> Instructions to follow: An identical copy of all records below is to be written out.

Change detection data:
#####

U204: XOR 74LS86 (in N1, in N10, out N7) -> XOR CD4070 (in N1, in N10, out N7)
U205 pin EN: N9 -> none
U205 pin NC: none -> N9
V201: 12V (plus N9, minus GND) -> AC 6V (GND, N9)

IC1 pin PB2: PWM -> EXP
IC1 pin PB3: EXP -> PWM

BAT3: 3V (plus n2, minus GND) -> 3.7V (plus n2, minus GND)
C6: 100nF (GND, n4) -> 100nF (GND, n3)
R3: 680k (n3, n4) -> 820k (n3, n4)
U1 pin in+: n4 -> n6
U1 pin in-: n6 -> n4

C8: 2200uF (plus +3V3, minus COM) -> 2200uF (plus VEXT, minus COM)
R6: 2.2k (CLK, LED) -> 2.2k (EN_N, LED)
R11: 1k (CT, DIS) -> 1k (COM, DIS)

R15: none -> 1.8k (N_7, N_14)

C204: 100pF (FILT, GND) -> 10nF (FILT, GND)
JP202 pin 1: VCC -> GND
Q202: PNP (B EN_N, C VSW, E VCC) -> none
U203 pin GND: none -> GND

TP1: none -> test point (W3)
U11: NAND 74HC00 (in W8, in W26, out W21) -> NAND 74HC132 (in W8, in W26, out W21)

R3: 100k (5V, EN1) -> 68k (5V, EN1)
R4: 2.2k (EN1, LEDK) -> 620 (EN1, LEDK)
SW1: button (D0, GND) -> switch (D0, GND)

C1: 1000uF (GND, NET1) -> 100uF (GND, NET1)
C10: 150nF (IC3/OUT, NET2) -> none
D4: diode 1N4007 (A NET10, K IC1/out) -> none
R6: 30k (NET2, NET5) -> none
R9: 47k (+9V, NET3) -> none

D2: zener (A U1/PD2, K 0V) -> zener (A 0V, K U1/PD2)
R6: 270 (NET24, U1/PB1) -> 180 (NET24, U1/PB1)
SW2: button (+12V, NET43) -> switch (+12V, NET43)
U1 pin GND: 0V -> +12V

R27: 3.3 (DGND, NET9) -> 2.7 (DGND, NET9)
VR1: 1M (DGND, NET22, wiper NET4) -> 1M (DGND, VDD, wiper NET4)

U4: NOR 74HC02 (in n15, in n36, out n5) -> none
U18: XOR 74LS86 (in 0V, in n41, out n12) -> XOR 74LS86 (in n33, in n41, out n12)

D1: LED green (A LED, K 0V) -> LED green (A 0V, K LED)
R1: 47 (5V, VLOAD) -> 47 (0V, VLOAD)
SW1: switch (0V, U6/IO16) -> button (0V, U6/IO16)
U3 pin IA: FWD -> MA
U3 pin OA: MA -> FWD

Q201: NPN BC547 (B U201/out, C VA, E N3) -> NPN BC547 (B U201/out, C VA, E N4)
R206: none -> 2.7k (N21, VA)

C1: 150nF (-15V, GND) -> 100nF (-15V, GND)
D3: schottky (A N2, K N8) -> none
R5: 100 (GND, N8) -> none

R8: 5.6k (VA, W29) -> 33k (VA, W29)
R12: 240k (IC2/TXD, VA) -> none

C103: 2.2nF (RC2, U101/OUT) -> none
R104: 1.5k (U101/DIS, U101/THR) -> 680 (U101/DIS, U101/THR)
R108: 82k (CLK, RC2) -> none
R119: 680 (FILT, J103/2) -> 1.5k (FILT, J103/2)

#####

> Answer to the problem:
U204: XOR 74LS86 (in N1, in N10, out N7) -> XOR CD4070 (in N1, in N10, out N7)
U205 pin EN: N9 -> none
U205 pin NC: none -> N9
V201: 12V (plus N9, minus GND) -> AC 6V (GND, N9)

IC1 pin PB2: PWM -> EXP
IC1 pin PB3: EXP -> PWM

BAT3: 3V (plus n2, minus GND) -> 3.7V (plus n2, minus GND)
C6: 100nF (GND, n4) -> 100nF (GND, n3)
R3: 680k (n3, n4) -> 820k (n3, n4)
U1 pin in+: n4 -> n6
U1 pin in-: n6 -> n4

C8: 2200uF (plus +3V3, minus COM) -> 2200uF (plus VEXT, minus COM)
R6: 2.2k (CLK, LED) -> 2.2k (EN_N, LED)
R11: 1k (CT, DIS) -> 1k (COM, DIS)

R15: none -> 1.8k (N_7, N_14)

C204: 100pF (FILT, GND) -> 10nF (FILT, GND)
JP202 pin 1: VCC -> GND
Q202: PNP (B EN_N, C VSW, E VCC) -> none
U203 pin GND: none -> GND

TP1: none -> test point (W3)
U11: NAND 74HC00 (in W8, in W26, out W21) -> NAND 74HC132 (in W8, in W26, out W21)

R3: 100k (5V, EN1) -> 68k (5V, EN1)
R4: 2.2k (EN1, LEDK) -> 620 (EN1, LEDK)
SW1: button (D0, GND) -> switch (D0, GND)

C1: 1000uF (GND, NET1) -> 100uF (GND, NET1)
C10: 150nF (IC3/OUT, NET2) -> none
D4: diode 1N4007 (A NET10, K IC1/out) -> none
R6: 30k (NET2, NET5) -> none
R9: 47k (+9V, NET3) -> none

D2: zener (A U1/PD2, K 0V) -> zener (A 0V, K U1/PD2)
R6: 270 (NET24, U1/PB1) -> 180 (NET24, U1/PB1)
SW2: button (+12V, NET43) -> switch (+12V, NET43)
U1 pin GND: 0V -> +12V

R27: 3.3 (DGND, NET9) -> 2.7 (DGND, NET9)
VR1: 1M (DGND, NET22, wiper NET4) -> 1M (DGND, VDD, wiper NET4)

U4: NOR 74HC02 (in n15, in n36, out n5) -> none
U18: XOR 74LS86 (in 0V, in n41, out n12) -> XOR 74LS86 (in n33, in n41, out n12)

D1: LED green (A LED, K 0V) -> LED green (A 0V, K LED)
R1: 47 (5V, VLOAD) -> 47 (0V, VLOAD)
SW1: switch (0V, U6/IO16) -> button (0V, U6/IO16)
U3 pin IA: FWD -> MA
U3 pin OA: MA -> FWD

Q201: NPN BC547 (B U201/out, C VA, E N3) -> NPN BC547 (B U201/out, C VA, E N4)
R206: none -> 2.7k (N21, VA)

C1: 150nF (-15V, GND) -> 100nF (-15V, GND)
D3: schottky (A N2, K N8) -> none
R5: 100 (GND, N8) -> none

R8: 5.6k (VA, W29) -> 33k (VA, W29)
R12: 240k (IC2/TXD, VA) -> none

C103: 2.2nF (RC2, U101/OUT) -> none
R104: 1.5k (U101/DIS, U101/THR) -> 680 (U101/DIS, U101/THR)
R108: 82k (CLK, RC2) -> none
R119: 680 (FILT, J103/2) -> 1.5k (FILT, J103/2)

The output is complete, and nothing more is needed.